Data in this exercise
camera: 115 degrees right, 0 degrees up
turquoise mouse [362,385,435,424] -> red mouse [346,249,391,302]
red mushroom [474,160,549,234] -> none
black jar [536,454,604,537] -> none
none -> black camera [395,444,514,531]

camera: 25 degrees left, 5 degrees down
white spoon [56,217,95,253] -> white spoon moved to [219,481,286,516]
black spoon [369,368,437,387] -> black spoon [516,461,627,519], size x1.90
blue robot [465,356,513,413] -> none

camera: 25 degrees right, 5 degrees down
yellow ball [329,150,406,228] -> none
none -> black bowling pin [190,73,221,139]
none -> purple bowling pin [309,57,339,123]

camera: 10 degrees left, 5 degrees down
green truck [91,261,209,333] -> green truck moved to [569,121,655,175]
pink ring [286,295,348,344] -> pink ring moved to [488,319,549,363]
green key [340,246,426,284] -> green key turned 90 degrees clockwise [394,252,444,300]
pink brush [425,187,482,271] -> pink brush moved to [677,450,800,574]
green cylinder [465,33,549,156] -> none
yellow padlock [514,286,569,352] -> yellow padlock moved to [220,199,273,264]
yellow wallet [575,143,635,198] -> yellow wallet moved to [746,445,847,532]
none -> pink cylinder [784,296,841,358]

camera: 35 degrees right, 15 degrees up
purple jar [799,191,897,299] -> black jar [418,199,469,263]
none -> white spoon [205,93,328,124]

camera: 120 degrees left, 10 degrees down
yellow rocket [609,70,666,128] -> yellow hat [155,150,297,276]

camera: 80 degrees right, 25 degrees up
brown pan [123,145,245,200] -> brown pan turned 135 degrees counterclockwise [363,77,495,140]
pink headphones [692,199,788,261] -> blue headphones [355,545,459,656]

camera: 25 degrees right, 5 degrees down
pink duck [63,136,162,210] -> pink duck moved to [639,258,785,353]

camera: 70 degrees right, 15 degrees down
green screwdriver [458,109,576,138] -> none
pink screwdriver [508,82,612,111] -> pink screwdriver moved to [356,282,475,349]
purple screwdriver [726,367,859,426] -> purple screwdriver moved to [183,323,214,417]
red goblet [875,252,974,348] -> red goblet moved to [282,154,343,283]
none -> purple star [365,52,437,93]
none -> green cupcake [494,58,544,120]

Work required
Reproduce the preceding records exactly and completely.

Exercise output
camera: 115 degrees right, 0 degrees up
turquoise mouse [362,385,435,424] -> red mouse [346,249,391,302]
red mushroom [474,160,549,234] -> none
black jar [536,454,604,537] -> none
none -> black camera [395,444,514,531]

camera: 25 degrees left, 5 degrees down
white spoon [56,217,95,253] -> white spoon moved to [219,481,286,516]
black spoon [369,368,437,387] -> black spoon [516,461,627,519], size x1.90
blue robot [465,356,513,413] -> none

camera: 25 degrees right, 5 degrees down
yellow ball [329,150,406,228] -> none
none -> black bowling pin [190,73,221,139]
none -> purple bowling pin [309,57,339,123]

camera: 10 degrees left, 5 degrees down
green truck [91,261,209,333] -> green truck moved to [569,121,655,175]
pink ring [286,295,348,344] -> pink ring moved to [488,319,549,363]
green key [340,246,426,284] -> green key turned 90 degrees clockwise [394,252,444,300]
pink brush [425,187,482,271] -> pink brush moved to [677,450,800,574]
green cylinder [465,33,549,156] -> none
yellow padlock [514,286,569,352] -> yellow padlock moved to [220,199,273,264]
yellow wallet [575,143,635,198] -> yellow wallet moved to [746,445,847,532]
none -> pink cylinder [784,296,841,358]

camera: 35 degrees right, 15 degrees up
purple jar [799,191,897,299] -> black jar [418,199,469,263]
none -> white spoon [205,93,328,124]

camera: 120 degrees left, 10 degrees down
yellow rocket [609,70,666,128] -> yellow hat [155,150,297,276]

camera: 80 degrees right, 25 degrees up
brown pan [123,145,245,200] -> brown pan turned 135 degrees counterclockwise [363,77,495,140]
pink headphones [692,199,788,261] -> blue headphones [355,545,459,656]

camera: 25 degrees right, 5 degrees down
pink duck [63,136,162,210] -> pink duck moved to [639,258,785,353]

camera: 70 degrees right, 15 degrees down
green screwdriver [458,109,576,138] -> none
pink screwdriver [508,82,612,111] -> pink screwdriver moved to [356,282,475,349]
purple screwdriver [726,367,859,426] -> purple screwdriver moved to [183,323,214,417]
red goblet [875,252,974,348] -> red goblet moved to [282,154,343,283]
none -> purple star [365,52,437,93]
none -> green cupcake [494,58,544,120]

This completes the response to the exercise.